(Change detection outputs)
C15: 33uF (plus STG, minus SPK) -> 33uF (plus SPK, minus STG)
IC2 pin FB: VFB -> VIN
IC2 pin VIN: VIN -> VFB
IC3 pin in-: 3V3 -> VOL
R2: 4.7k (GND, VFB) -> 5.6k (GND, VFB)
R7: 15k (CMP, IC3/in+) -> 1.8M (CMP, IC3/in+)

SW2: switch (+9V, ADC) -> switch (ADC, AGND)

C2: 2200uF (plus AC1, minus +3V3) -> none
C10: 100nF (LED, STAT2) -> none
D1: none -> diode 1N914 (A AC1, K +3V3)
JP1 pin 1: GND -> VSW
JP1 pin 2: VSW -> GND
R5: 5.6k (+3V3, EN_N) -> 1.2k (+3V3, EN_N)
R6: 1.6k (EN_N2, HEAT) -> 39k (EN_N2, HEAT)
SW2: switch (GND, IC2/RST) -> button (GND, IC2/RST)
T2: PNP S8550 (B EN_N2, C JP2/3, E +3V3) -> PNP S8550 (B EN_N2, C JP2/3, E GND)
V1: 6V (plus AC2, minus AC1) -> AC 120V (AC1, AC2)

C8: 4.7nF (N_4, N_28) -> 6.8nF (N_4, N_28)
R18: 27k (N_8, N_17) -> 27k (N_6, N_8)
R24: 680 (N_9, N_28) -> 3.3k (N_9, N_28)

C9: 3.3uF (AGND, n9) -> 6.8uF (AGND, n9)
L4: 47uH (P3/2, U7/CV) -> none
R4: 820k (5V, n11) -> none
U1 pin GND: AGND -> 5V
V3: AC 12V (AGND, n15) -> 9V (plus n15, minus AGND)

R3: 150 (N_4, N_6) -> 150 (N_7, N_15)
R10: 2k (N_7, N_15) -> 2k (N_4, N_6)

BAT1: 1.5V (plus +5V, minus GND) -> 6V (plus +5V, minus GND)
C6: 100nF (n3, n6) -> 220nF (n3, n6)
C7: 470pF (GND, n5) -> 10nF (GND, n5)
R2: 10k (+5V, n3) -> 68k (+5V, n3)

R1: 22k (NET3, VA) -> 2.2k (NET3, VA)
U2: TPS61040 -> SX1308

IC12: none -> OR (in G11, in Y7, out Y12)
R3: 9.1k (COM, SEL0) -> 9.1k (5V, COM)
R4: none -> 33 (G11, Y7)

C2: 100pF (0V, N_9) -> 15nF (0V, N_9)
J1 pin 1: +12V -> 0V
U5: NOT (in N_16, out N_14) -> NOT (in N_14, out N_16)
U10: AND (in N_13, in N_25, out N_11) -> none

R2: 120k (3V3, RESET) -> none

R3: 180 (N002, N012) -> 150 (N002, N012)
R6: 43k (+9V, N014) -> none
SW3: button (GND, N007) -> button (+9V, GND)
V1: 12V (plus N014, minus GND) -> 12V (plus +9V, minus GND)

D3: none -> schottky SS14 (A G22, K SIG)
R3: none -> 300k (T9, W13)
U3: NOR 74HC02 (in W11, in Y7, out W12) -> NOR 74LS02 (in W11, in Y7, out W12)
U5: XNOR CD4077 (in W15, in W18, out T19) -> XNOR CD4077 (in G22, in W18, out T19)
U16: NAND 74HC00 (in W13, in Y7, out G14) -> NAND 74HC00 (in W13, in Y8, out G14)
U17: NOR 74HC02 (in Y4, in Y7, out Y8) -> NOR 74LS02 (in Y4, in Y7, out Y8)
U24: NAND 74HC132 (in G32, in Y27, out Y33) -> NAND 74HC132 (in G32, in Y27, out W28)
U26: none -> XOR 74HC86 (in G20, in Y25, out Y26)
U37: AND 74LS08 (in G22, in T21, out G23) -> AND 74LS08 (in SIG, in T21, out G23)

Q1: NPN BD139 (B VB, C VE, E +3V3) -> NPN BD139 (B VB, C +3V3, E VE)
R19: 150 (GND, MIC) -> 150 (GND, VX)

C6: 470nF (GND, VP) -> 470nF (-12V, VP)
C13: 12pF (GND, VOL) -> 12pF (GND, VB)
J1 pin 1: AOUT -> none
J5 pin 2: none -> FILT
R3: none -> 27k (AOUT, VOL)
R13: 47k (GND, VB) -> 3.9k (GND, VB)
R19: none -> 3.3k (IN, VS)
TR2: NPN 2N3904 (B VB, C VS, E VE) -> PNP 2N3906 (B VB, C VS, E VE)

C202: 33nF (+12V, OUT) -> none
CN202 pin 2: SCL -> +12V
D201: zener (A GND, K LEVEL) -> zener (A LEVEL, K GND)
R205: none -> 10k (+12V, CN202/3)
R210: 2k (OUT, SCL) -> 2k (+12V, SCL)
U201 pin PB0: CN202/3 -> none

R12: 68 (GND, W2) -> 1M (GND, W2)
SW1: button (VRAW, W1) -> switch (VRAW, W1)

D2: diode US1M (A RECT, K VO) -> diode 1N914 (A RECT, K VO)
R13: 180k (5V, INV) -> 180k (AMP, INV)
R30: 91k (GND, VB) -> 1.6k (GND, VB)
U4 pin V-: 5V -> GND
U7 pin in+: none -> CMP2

### TASK TO CARRY OUT
Copy out all of the data. Keep every word unchanged.

### RESULT
C15: 33uF (plus STG, minus SPK) -> 33uF (plus SPK, minus STG)
IC2 pin FB: VFB -> VIN
IC2 pin VIN: VIN -> VFB
IC3 pin in-: 3V3 -> VOL
R2: 4.7k (GND, VFB) -> 5.6k (GND, VFB)
R7: 15k (CMP, IC3/in+) -> 1.8M (CMP, IC3/in+)

SW2: switch (+9V, ADC) -> switch (ADC, AGND)

C2: 2200uF (plus AC1, minus +3V3) -> none
C10: 100nF (LED, STAT2) -> none
D1: none -> diode 1N914 (A AC1, K +3V3)
JP1 pin 1: GND -> VSW
JP1 pin 2: VSW -> GND
R5: 5.6k (+3V3, EN_N) -> 1.2k (+3V3, EN_N)
R6: 1.6k (EN_N2, HEAT) -> 39k (EN_N2, HEAT)
SW2: switch (GND, IC2/RST) -> button (GND, IC2/RST)
T2: PNP S8550 (B EN_N2, C JP2/3, E +3V3) -> PNP S8550 (B EN_N2, C JP2/3, E GND)
V1: 6V (plus AC2, minus AC1) -> AC 120V (AC1, AC2)

C8: 4.7nF (N_4, N_28) -> 6.8nF (N_4, N_28)
R18: 27k (N_8, N_17) -> 27k (N_6, N_8)
R24: 680 (N_9, N_28) -> 3.3k (N_9, N_28)

C9: 3.3uF (AGND, n9) -> 6.8uF (AGND, n9)
L4: 47uH (P3/2, U7/CV) -> none
R4: 820k (5V, n11) -> none
U1 pin GND: AGND -> 5V
V3: AC 12V (AGND, n15) -> 9V (plus n15, minus AGND)

R3: 150 (N_4, N_6) -> 150 (N_7, N_15)
R10: 2k (N_7, N_15) -> 2k (N_4, N_6)

BAT1: 1.5V (plus +5V, minus GND) -> 6V (plus +5V, minus GND)
C6: 100nF (n3, n6) -> 220nF (n3, n6)
C7: 470pF (GND, n5) -> 10nF (GND, n5)
R2: 10k (+5V, n3) -> 68k (+5V, n3)

R1: 22k (NET3, VA) -> 2.2k (NET3, VA)
U2: TPS61040 -> SX1308

IC12: none -> OR (in G11, in Y7, out Y12)
R3: 9.1k (COM, SEL0) -> 9.1k (5V, COM)
R4: none -> 33 (G11, Y7)

C2: 100pF (0V, N_9) -> 15nF (0V, N_9)
J1 pin 1: +12V -> 0V
U5: NOT (in N_16, out N_14) -> NOT (in N_14, out N_16)
U10: AND (in N_13, in N_25, out N_11) -> none

R2: 120k (3V3, RESET) -> none

R3: 180 (N002, N012) -> 150 (N002, N012)
R6: 43k (+9V, N014) -> none
SW3: button (GND, N007) -> button (+9V, GND)
V1: 12V (plus N014, minus GND) -> 12V (plus +9V, minus GND)

D3: none -> schottky SS14 (A G22, K SIG)
R3: none -> 300k (T9, W13)
U3: NOR 74HC02 (in W11, in Y7, out W12) -> NOR 74LS02 (in W11, in Y7, out W12)
U5: XNOR CD4077 (in W15, in W18, out T19) -> XNOR CD4077 (in G22, in W18, out T19)
U16: NAND 74HC00 (in W13, in Y7, out G14) -> NAND 74HC00 (in W13, in Y8, out G14)
U17: NOR 74HC02 (in Y4, in Y7, out Y8) -> NOR 74LS02 (in Y4, in Y7, out Y8)
U24: NAND 74HC132 (in G32, in Y27, out Y33) -> NAND 74HC132 (in G32, in Y27, out W28)
U26: none -> XOR 74HC86 (in G20, in Y25, out Y26)
U37: AND 74LS08 (in G22, in T21, out G23) -> AND 74LS08 (in SIG, in T21, out G23)

Q1: NPN BD139 (B VB, C VE, E +3V3) -> NPN BD139 (B VB, C +3V3, E VE)
R19: 150 (GND, MIC) -> 150 (GND, VX)

C6: 470nF (GND, VP) -> 470nF (-12V, VP)
C13: 12pF (GND, VOL) -> 12pF (GND, VB)
J1 pin 1: AOUT -> none
J5 pin 2: none -> FILT
R3: none -> 27k (AOUT, VOL)
R13: 47k (GND, VB) -> 3.9k (GND, VB)
R19: none -> 3.3k (IN, VS)
TR2: NPN 2N3904 (B VB, C VS, E VE) -> PNP 2N3906 (B VB, C VS, E VE)

C202: 33nF (+12V, OUT) -> none
CN202 pin 2: SCL -> +12V
D201: zener (A GND, K LEVEL) -> zener (A LEVEL, K GND)
R205: none -> 10k (+12V, CN202/3)
R210: 2k (OUT, SCL) -> 2k (+12V, SCL)
U201 pin PB0: CN202/3 -> none

R12: 68 (GND, W2) -> 1M (GND, W2)
SW1: button (VRAW, W1) -> switch (VRAW, W1)

D2: diode US1M (A RECT, K VO) -> diode 1N914 (A RECT, K VO)
R13: 180k (5V, INV) -> 180k (AMP, INV)
R30: 91k (GND, VB) -> 1.6k (GND, VB)
U4 pin V-: 5V -> GND
U7 pin in+: none -> CMP2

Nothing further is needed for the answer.